The line containing "F3: 500mA (COM, FWD) -> none" marks where copying starts, so set down that line and each one after it exactly, through the end of the records.

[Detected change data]
• • • • •
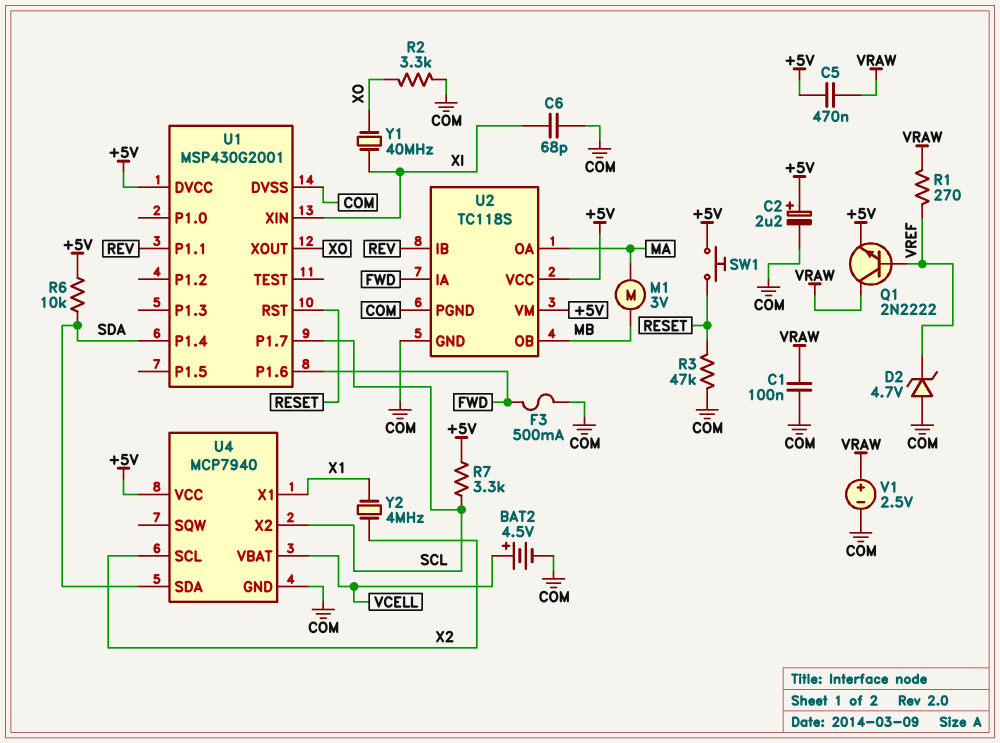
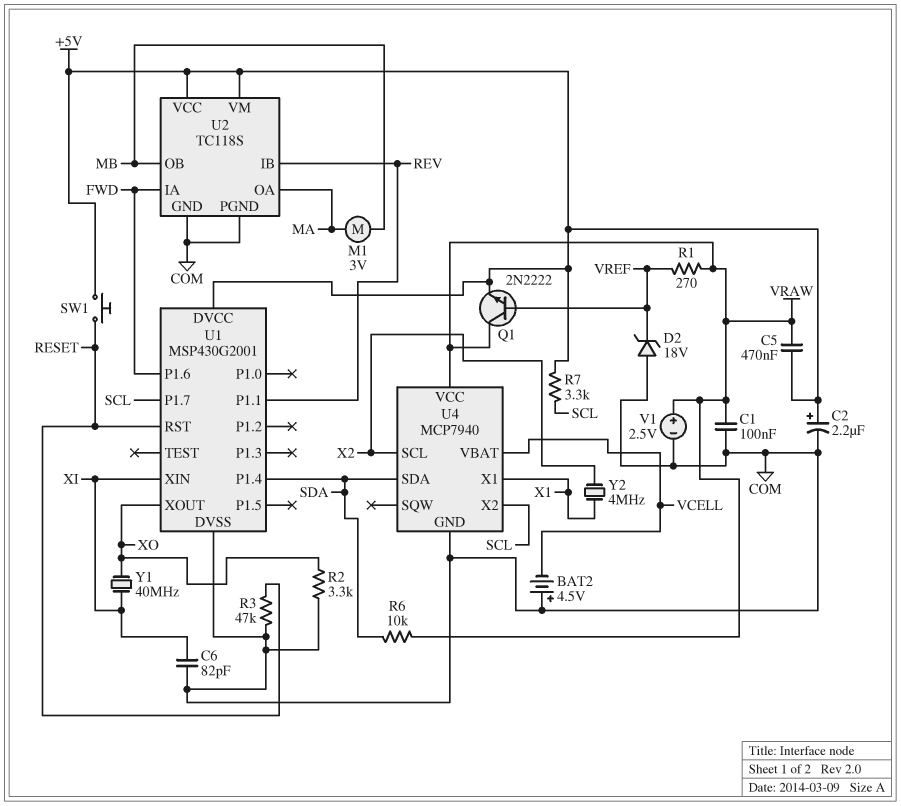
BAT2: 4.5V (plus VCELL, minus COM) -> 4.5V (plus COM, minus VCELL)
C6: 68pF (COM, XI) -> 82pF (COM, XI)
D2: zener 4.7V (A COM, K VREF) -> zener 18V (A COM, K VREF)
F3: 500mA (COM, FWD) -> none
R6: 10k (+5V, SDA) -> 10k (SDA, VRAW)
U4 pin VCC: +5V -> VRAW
• • • • •
> The completed task
F3: 500mA (COM, FWD) -> none
R6: 10k (+5V, SDA) -> 10k (SDA, VRAW)
U4 pin VCC: +5V -> VRAW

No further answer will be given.